What to produce =>
Give the lines below again exactly, starting with the line that holds "camera: 45 degrees left, 10 degrees down" and going on through the line that holds "camera: 25 degrees right, 5 degrees down".

Start of Data for processing

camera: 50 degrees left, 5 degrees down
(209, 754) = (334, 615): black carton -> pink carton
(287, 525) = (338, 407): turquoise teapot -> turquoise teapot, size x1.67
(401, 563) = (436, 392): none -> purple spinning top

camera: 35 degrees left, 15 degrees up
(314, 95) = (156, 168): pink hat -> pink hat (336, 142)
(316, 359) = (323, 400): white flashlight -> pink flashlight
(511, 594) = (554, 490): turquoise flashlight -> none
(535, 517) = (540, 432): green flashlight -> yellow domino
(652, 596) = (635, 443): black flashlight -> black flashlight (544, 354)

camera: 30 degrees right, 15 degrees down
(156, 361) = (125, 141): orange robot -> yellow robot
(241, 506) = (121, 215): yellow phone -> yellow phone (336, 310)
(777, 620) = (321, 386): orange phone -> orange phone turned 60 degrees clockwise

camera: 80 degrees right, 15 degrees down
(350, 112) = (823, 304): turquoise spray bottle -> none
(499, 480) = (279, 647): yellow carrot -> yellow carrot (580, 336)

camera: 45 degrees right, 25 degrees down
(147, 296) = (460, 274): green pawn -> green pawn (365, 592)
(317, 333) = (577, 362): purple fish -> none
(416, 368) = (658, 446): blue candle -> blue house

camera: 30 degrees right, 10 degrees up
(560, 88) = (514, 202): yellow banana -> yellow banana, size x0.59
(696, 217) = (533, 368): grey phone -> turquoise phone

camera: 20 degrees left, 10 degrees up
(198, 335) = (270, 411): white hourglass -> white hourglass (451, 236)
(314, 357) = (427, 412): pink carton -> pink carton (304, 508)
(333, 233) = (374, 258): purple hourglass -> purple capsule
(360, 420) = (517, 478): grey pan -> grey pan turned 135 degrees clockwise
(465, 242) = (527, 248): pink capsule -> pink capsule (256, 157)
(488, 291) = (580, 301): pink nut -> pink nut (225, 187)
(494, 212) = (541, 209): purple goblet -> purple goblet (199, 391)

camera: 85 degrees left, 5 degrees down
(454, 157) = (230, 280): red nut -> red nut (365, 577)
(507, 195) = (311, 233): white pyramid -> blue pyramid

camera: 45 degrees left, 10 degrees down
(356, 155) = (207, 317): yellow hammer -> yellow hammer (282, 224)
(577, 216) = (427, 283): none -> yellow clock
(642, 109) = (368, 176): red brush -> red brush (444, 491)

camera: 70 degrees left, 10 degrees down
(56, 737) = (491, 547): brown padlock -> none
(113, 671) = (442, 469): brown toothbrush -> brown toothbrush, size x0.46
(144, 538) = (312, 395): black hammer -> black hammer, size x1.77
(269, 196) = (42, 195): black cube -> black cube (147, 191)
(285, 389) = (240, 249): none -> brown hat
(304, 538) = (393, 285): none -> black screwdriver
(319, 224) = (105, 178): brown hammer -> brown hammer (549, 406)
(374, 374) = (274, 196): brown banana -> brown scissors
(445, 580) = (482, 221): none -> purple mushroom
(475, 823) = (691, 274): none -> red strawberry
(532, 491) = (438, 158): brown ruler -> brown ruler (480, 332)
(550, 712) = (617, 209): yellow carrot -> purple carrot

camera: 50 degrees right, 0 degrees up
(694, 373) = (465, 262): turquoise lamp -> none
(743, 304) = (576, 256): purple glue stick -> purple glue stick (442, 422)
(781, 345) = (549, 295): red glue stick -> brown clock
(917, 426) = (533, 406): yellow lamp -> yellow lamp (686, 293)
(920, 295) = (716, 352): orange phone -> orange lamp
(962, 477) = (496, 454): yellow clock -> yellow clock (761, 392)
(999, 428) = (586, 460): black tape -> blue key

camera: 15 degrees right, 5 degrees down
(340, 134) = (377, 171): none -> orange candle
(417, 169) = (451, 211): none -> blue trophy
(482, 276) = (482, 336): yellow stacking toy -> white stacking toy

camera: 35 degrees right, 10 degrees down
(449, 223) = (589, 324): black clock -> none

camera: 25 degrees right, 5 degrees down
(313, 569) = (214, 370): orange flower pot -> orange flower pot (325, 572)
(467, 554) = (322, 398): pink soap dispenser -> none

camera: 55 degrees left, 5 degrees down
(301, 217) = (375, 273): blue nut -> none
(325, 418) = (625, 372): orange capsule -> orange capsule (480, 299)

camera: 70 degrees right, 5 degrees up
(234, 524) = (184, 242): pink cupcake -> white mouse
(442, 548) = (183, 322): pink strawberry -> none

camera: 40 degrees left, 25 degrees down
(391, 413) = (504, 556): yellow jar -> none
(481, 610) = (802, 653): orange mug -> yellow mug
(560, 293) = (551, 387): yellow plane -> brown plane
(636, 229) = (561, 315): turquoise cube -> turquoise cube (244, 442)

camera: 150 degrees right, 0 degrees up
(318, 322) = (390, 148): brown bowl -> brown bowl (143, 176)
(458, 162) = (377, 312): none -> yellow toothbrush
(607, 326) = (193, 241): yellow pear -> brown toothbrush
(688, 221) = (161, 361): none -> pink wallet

End of Data for processing

Solved exercise =>
camera: 45 degrees left, 10 degrees down
(356, 155) = (207, 317): yellow hammer -> yellow hammer (282, 224)
(577, 216) = (427, 283): none -> yellow clock
(642, 109) = (368, 176): red brush -> red brush (444, 491)

camera: 70 degrees left, 10 degrees down
(56, 737) = (491, 547): brown padlock -> none
(113, 671) = (442, 469): brown toothbrush -> brown toothbrush, size x0.46
(144, 538) = (312, 395): black hammer -> black hammer, size x1.77
(269, 196) = (42, 195): black cube -> black cube (147, 191)
(285, 389) = (240, 249): none -> brown hat
(304, 538) = (393, 285): none -> black screwdriver
(319, 224) = (105, 178): brown hammer -> brown hammer (549, 406)
(374, 374) = (274, 196): brown banana -> brown scissors
(445, 580) = (482, 221): none -> purple mushroom
(475, 823) = (691, 274): none -> red strawberry
(532, 491) = (438, 158): brown ruler -> brown ruler (480, 332)
(550, 712) = (617, 209): yellow carrot -> purple carrot

camera: 50 degrees right, 0 degrees up
(694, 373) = (465, 262): turquoise lamp -> none
(743, 304) = (576, 256): purple glue stick -> purple glue stick (442, 422)
(781, 345) = (549, 295): red glue stick -> brown clock
(917, 426) = (533, 406): yellow lamp -> yellow lamp (686, 293)
(920, 295) = (716, 352): orange phone -> orange lamp
(962, 477) = (496, 454): yellow clock -> yellow clock (761, 392)
(999, 428) = (586, 460): black tape -> blue key

camera: 15 degrees right, 5 degrees down
(340, 134) = (377, 171): none -> orange candle
(417, 169) = (451, 211): none -> blue trophy
(482, 276) = (482, 336): yellow stacking toy -> white stacking toy

camera: 35 degrees right, 10 degrees down
(449, 223) = (589, 324): black clock -> none

camera: 25 degrees right, 5 degrees down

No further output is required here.